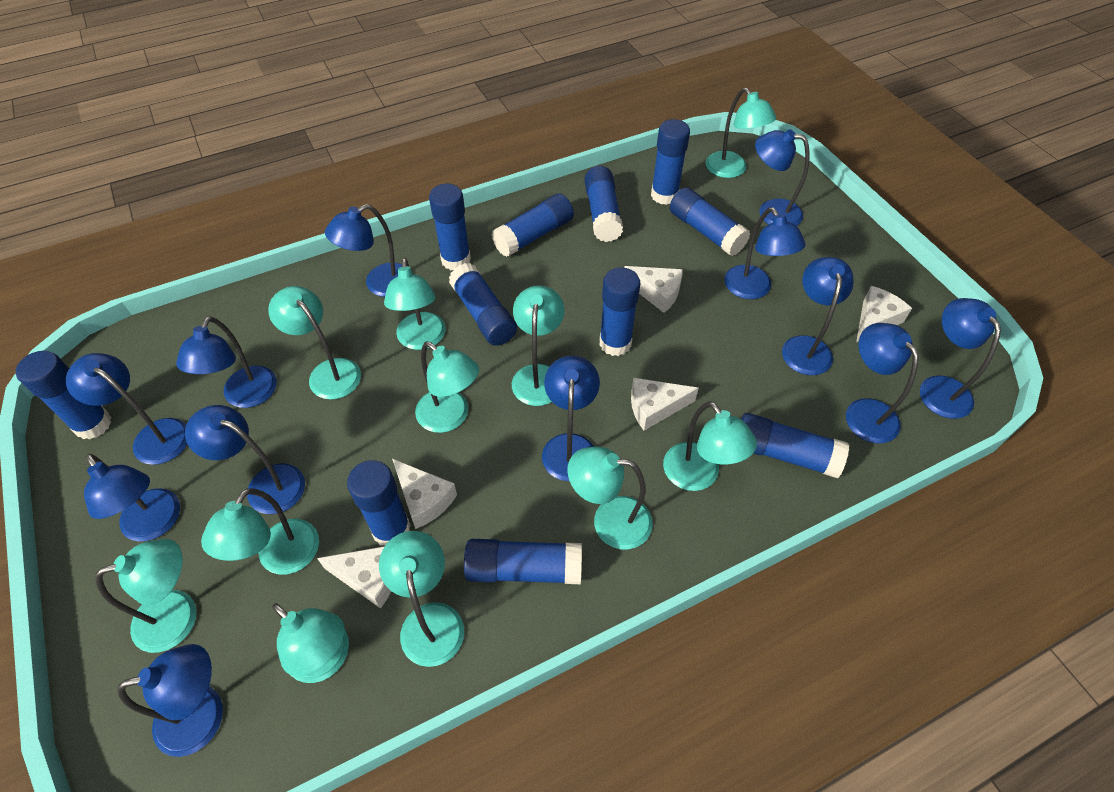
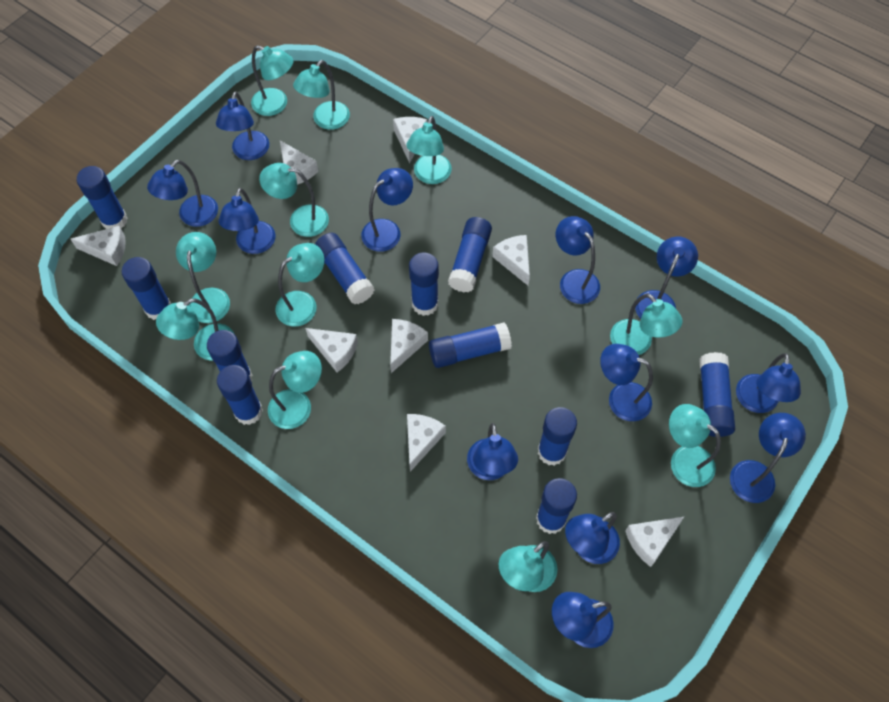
white cheese: 5 -> 8

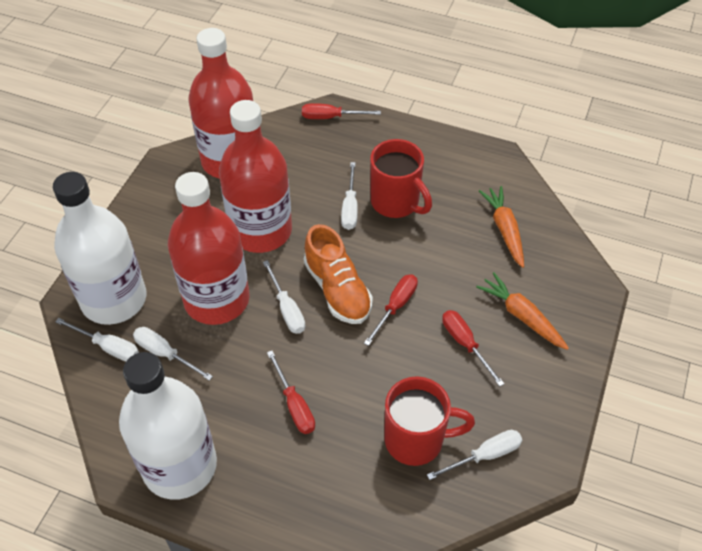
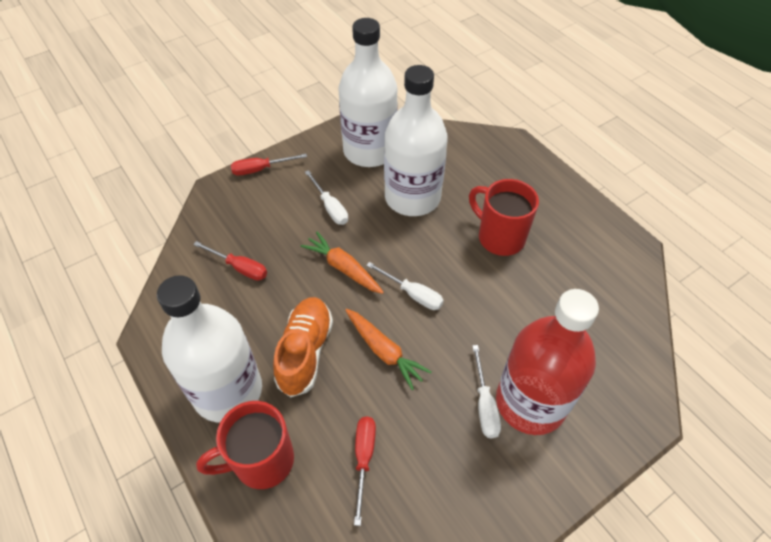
red bottle: 3 -> 1
red screwdriver: 4 -> 3
white bottle: 2 -> 3
white screwdriver: 5 -> 3

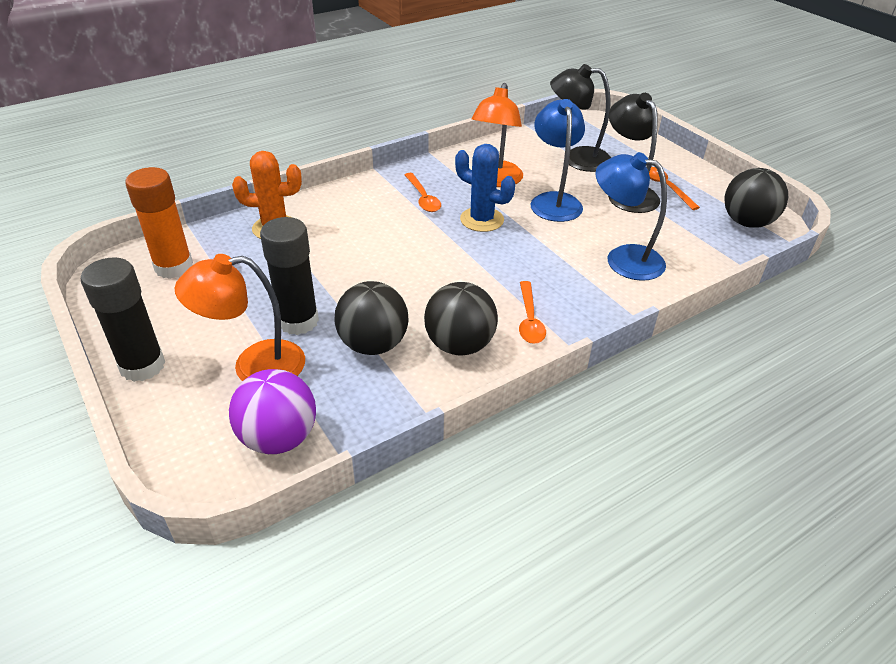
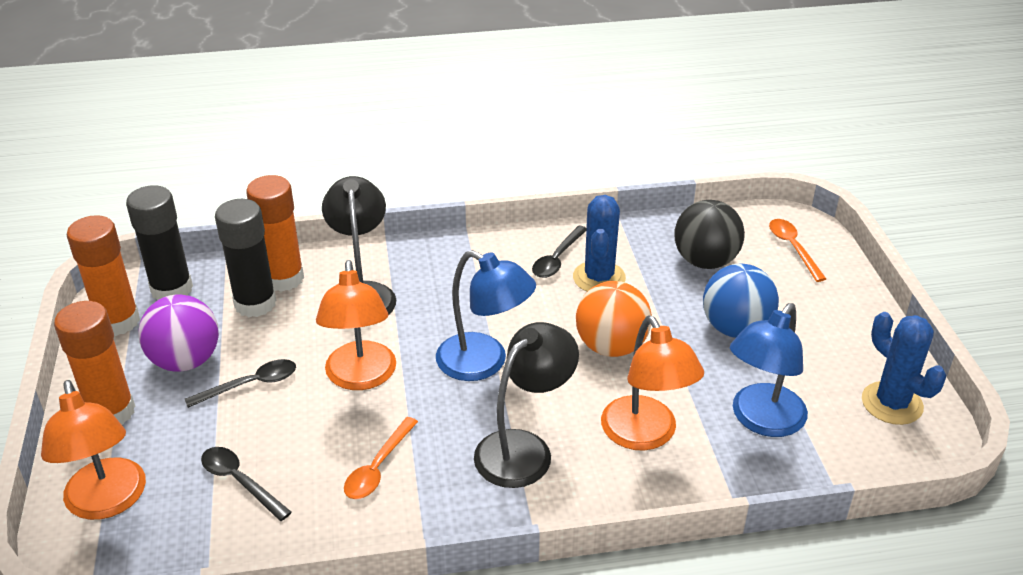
black ball: 3 -> 1
black spoon: 0 -> 3
blue ball: 0 -> 1
blue cactus: 1 -> 2
orange ball: 0 -> 1
orange cactus: 1 -> 0
orange glue stick: 1 -> 3
orange lamp: 2 -> 3
orange spoon: 3 -> 2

=-=-=

**Work required**
Copy out every line of the listing where the word "orange" occurs.

**Solution to this task**
orange ball: 0 -> 1
orange cactus: 1 -> 0
orange glue stick: 1 -> 3
orange lamp: 2 -> 3
orange spoon: 3 -> 2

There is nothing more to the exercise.